== REQUIRED ACTION ==
Reproduce verbatim all of the data given below, but do not carry over the images.

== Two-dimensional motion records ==
*** Begin section ***
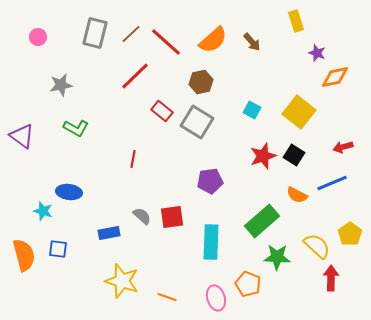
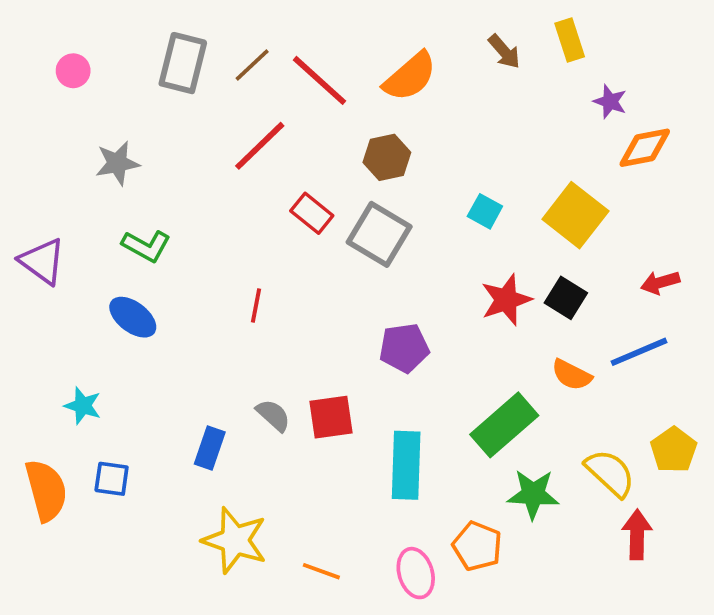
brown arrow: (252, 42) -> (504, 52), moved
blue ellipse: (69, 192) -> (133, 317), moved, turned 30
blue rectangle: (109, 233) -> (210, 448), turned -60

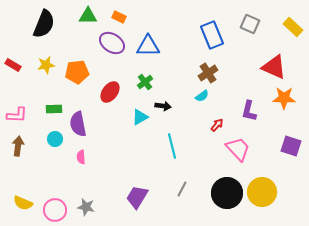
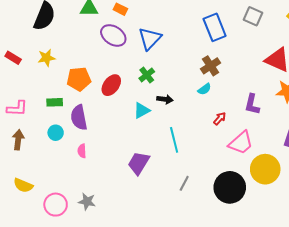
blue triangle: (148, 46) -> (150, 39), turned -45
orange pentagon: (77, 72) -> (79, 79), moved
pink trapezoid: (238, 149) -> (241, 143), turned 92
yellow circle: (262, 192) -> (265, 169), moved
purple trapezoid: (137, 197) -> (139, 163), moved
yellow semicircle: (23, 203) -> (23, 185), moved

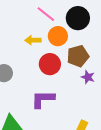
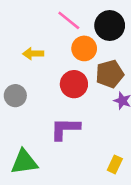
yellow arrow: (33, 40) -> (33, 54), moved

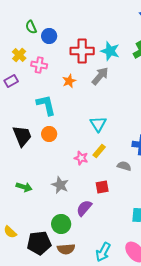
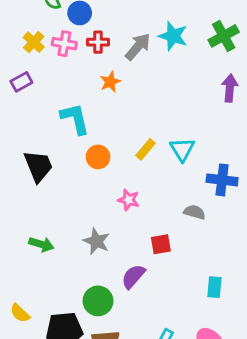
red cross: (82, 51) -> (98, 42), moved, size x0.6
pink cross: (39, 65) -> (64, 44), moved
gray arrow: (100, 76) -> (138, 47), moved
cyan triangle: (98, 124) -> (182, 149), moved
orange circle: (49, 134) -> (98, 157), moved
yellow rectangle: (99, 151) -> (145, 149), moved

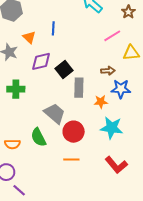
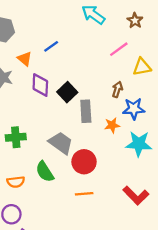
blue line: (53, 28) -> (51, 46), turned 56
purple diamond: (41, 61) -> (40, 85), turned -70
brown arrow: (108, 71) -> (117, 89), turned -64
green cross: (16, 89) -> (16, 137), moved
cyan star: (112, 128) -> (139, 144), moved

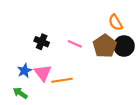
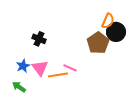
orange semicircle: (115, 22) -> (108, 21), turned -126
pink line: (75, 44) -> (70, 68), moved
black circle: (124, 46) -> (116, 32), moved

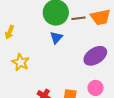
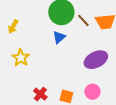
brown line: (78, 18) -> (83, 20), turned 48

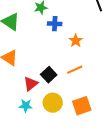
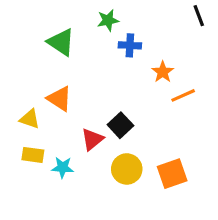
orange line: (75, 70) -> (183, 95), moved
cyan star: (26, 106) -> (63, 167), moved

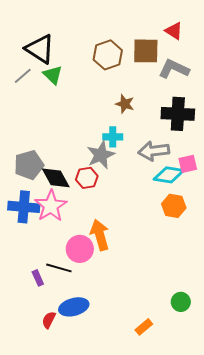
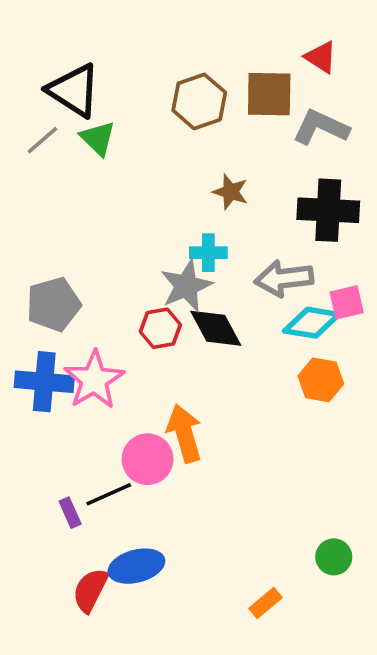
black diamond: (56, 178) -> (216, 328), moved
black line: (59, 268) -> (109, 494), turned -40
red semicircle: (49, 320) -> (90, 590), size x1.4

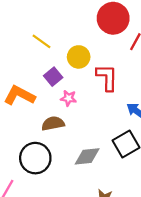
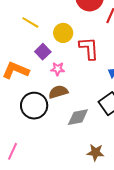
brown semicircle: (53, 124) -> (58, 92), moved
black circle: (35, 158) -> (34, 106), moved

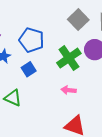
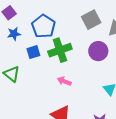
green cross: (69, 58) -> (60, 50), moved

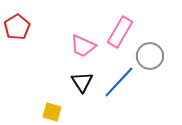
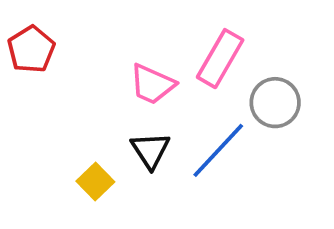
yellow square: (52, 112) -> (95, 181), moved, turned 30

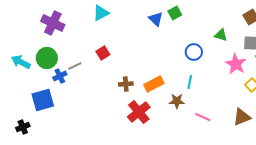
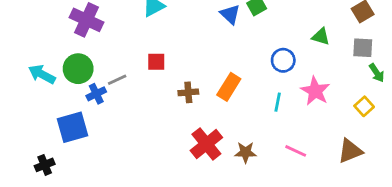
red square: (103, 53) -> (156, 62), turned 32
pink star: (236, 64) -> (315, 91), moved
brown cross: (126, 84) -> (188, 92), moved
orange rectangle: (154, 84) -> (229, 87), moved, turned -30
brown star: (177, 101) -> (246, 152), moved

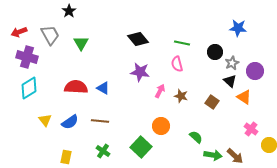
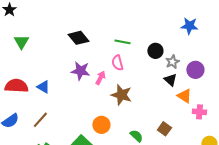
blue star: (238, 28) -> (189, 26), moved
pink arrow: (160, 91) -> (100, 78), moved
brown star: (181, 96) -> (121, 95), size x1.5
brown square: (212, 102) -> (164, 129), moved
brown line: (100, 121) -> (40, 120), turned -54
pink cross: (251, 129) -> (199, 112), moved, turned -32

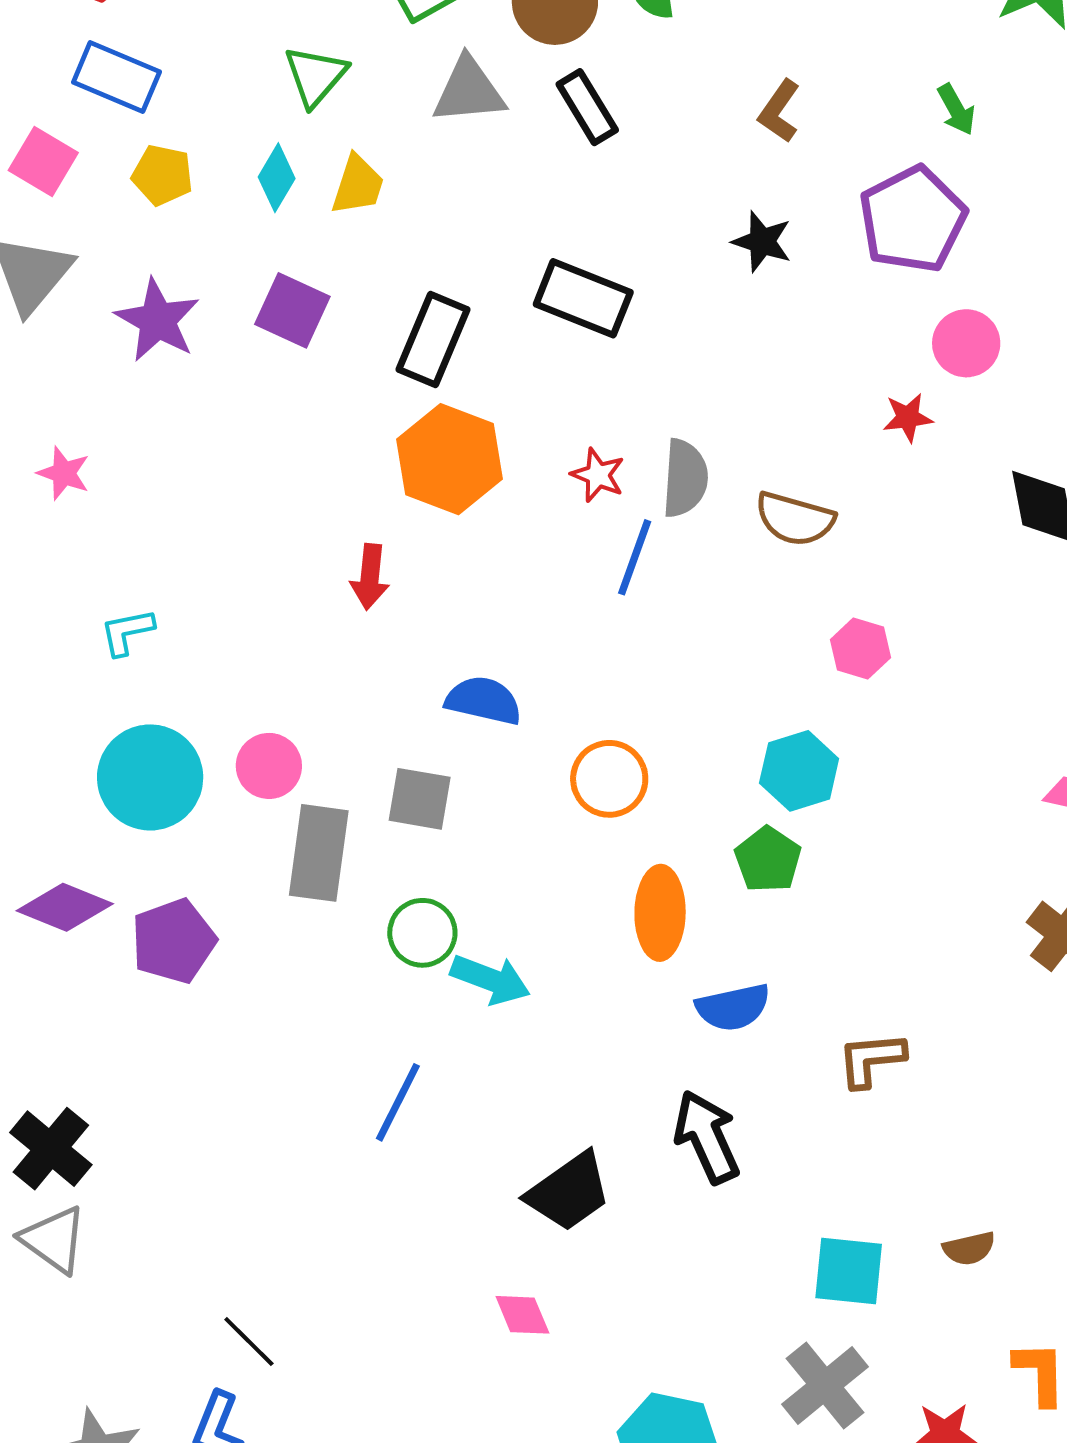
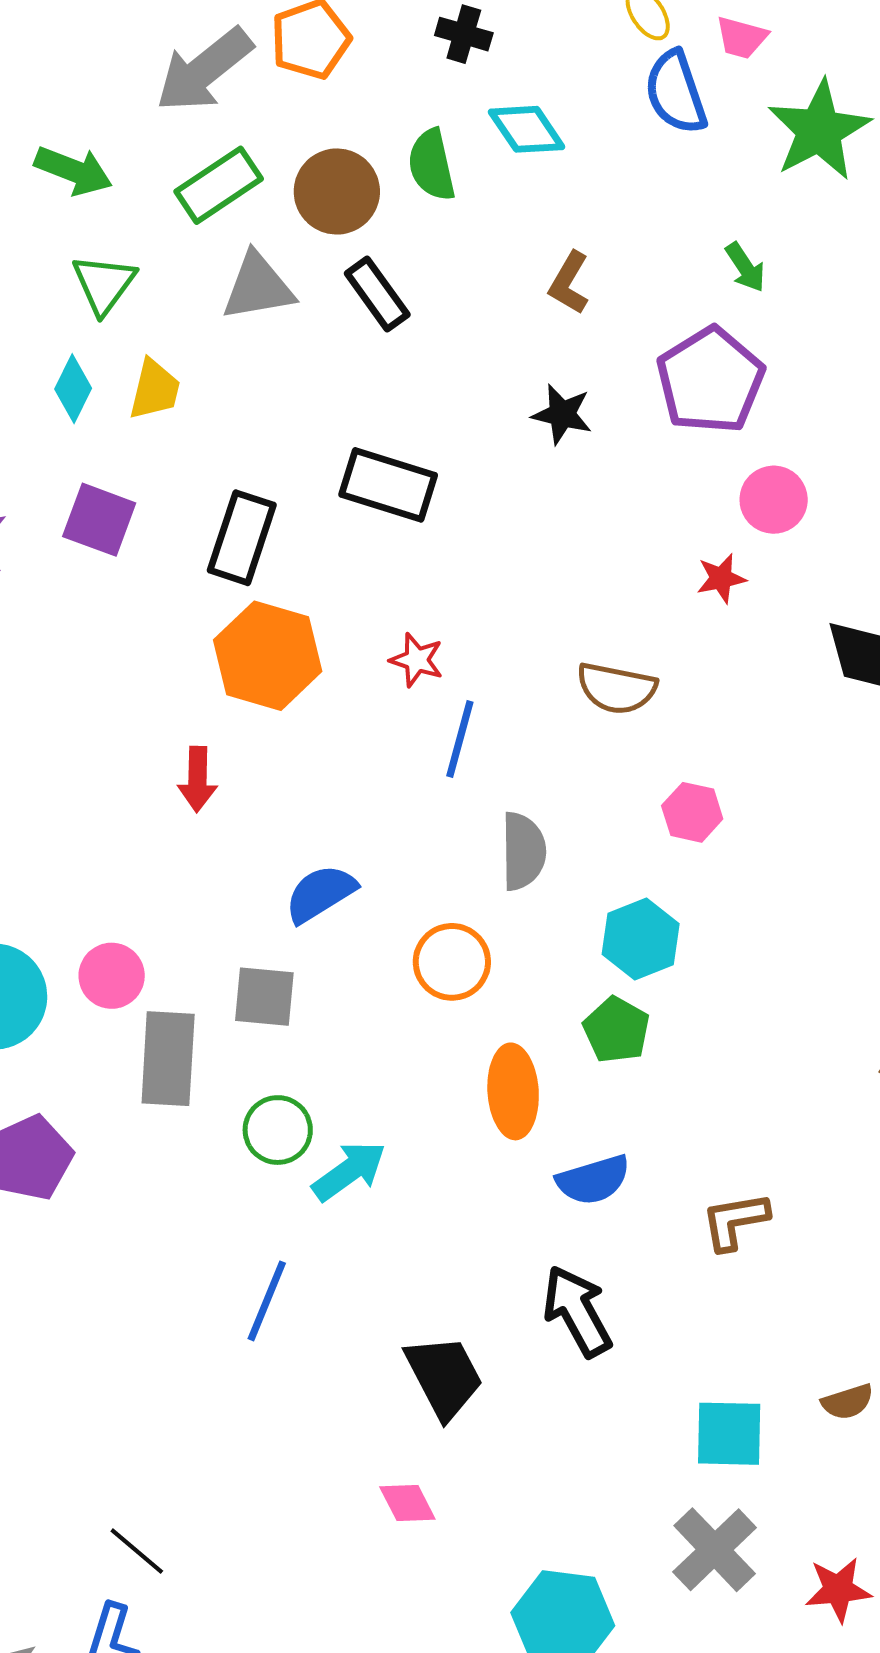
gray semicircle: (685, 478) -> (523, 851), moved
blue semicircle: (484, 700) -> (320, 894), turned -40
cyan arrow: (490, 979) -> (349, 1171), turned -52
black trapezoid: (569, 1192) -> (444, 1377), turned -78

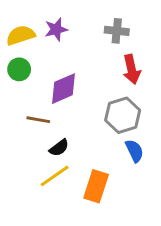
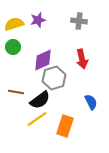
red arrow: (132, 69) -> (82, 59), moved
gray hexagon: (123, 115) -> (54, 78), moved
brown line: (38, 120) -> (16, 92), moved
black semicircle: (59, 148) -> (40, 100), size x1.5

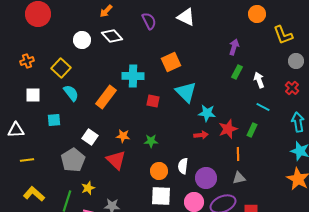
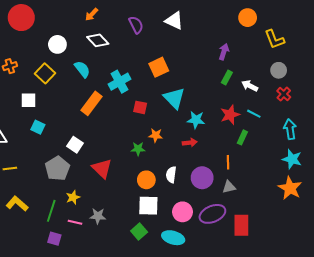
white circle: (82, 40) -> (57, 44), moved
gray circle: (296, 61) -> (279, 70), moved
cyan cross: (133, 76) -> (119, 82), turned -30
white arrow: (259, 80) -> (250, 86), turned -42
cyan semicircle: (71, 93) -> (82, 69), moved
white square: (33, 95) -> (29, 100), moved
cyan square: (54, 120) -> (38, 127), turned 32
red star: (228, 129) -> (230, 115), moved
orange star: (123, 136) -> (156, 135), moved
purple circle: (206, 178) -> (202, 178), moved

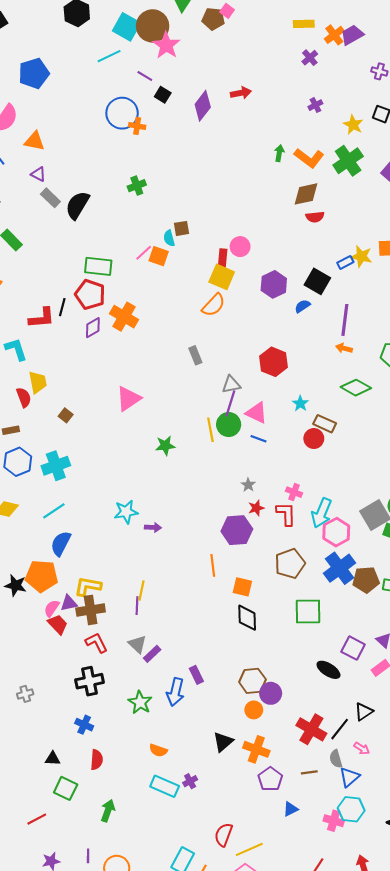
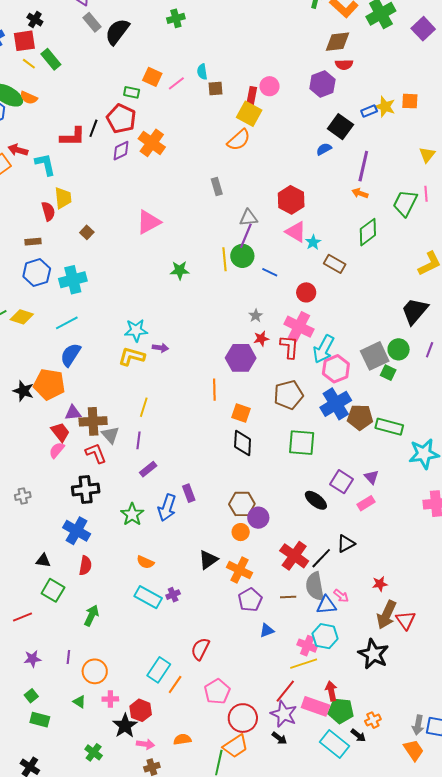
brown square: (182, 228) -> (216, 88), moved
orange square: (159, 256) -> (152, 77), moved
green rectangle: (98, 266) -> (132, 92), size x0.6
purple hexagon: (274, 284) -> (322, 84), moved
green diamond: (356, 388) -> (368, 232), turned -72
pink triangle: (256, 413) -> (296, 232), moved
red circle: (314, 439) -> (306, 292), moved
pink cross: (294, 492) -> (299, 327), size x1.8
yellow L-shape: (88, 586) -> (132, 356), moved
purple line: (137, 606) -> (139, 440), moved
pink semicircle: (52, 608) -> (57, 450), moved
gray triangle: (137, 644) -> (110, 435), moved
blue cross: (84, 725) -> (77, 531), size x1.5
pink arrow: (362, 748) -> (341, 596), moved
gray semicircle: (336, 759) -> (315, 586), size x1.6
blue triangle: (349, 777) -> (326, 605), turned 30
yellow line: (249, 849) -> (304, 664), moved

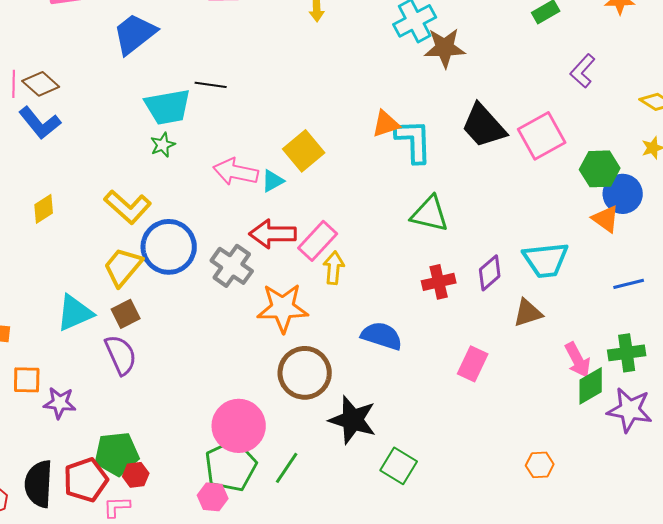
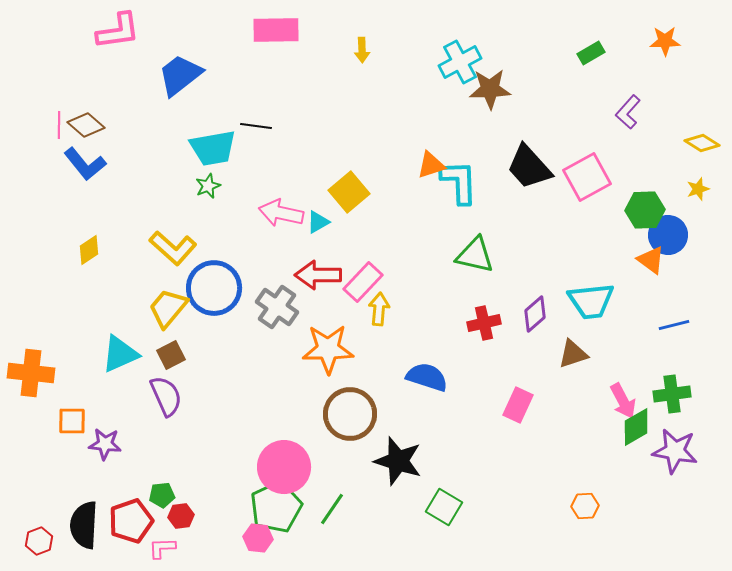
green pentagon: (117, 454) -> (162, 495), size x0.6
*** End section ***
== RESPONSE FOR THIS EXERCISE ==
brown arrow: (252, 42) -> (504, 52), moved
blue ellipse: (69, 192) -> (133, 317), moved, turned 30
blue rectangle: (109, 233) -> (210, 448), turned -60

blue triangle: (148, 46) -> (150, 39), turned -45
orange pentagon: (77, 72) -> (79, 79), moved
pink trapezoid: (238, 149) -> (241, 143), turned 92
yellow circle: (262, 192) -> (265, 169), moved
purple trapezoid: (137, 197) -> (139, 163), moved
yellow semicircle: (23, 203) -> (23, 185), moved

yellow arrow: (33, 40) -> (33, 54), moved

red cross: (82, 51) -> (98, 42), moved, size x0.6
pink cross: (39, 65) -> (64, 44), moved
gray arrow: (100, 76) -> (138, 47), moved
cyan triangle: (98, 124) -> (182, 149), moved
orange circle: (49, 134) -> (98, 157), moved
yellow rectangle: (99, 151) -> (145, 149), moved

blue line: (53, 28) -> (51, 46), turned 56
purple diamond: (41, 61) -> (40, 85), turned -70
brown arrow: (108, 71) -> (117, 89), turned -64
green cross: (16, 89) -> (16, 137), moved
cyan star: (112, 128) -> (139, 144), moved

orange semicircle: (115, 22) -> (108, 21), turned -126
pink line: (75, 44) -> (70, 68), moved
black circle: (124, 46) -> (116, 32), moved

brown line: (78, 18) -> (83, 20), turned 48

orange line: (75, 70) -> (183, 95), moved
cyan star: (26, 106) -> (63, 167), moved

black diamond: (56, 178) -> (216, 328), moved
black line: (59, 268) -> (109, 494), turned -40
red semicircle: (49, 320) -> (90, 590), size x1.4

brown semicircle: (53, 124) -> (58, 92), moved
black circle: (35, 158) -> (34, 106), moved

green cross: (69, 58) -> (60, 50), moved

yellow square: (52, 112) -> (95, 181), moved, turned 30

red square: (103, 53) -> (156, 62), turned 32
pink star: (236, 64) -> (315, 91), moved
brown cross: (126, 84) -> (188, 92), moved
orange rectangle: (154, 84) -> (229, 87), moved, turned -30
brown star: (177, 101) -> (246, 152), moved

blue star: (238, 28) -> (189, 26), moved
pink arrow: (160, 91) -> (100, 78), moved
brown star: (181, 96) -> (121, 95), size x1.5
brown square: (212, 102) -> (164, 129), moved
brown line: (100, 121) -> (40, 120), turned -54
pink cross: (251, 129) -> (199, 112), moved, turned -32

gray semicircle: (685, 478) -> (523, 851), moved
blue semicircle: (484, 700) -> (320, 894), turned -40
cyan arrow: (490, 979) -> (349, 1171), turned -52
black trapezoid: (569, 1192) -> (444, 1377), turned -78

red arrow: (132, 69) -> (82, 59), moved
gray hexagon: (123, 115) -> (54, 78), moved
brown line: (38, 120) -> (16, 92), moved
black semicircle: (59, 148) -> (40, 100), size x1.5

white circle: (82, 40) -> (57, 44), moved
gray circle: (296, 61) -> (279, 70), moved
cyan cross: (133, 76) -> (119, 82), turned -30
white arrow: (259, 80) -> (250, 86), turned -42
cyan semicircle: (71, 93) -> (82, 69), moved
white square: (33, 95) -> (29, 100), moved
cyan square: (54, 120) -> (38, 127), turned 32
red star: (228, 129) -> (230, 115), moved
orange star: (123, 136) -> (156, 135), moved
purple circle: (206, 178) -> (202, 178), moved

brown square: (182, 228) -> (216, 88), moved
orange square: (159, 256) -> (152, 77), moved
green rectangle: (98, 266) -> (132, 92), size x0.6
purple hexagon: (274, 284) -> (322, 84), moved
green diamond: (356, 388) -> (368, 232), turned -72
pink triangle: (256, 413) -> (296, 232), moved
red circle: (314, 439) -> (306, 292), moved
pink cross: (294, 492) -> (299, 327), size x1.8
yellow L-shape: (88, 586) -> (132, 356), moved
purple line: (137, 606) -> (139, 440), moved
pink semicircle: (52, 608) -> (57, 450), moved
gray triangle: (137, 644) -> (110, 435), moved
blue cross: (84, 725) -> (77, 531), size x1.5
pink arrow: (362, 748) -> (341, 596), moved
gray semicircle: (336, 759) -> (315, 586), size x1.6
blue triangle: (349, 777) -> (326, 605), turned 30
yellow line: (249, 849) -> (304, 664), moved

green pentagon: (117, 454) -> (162, 495), size x0.6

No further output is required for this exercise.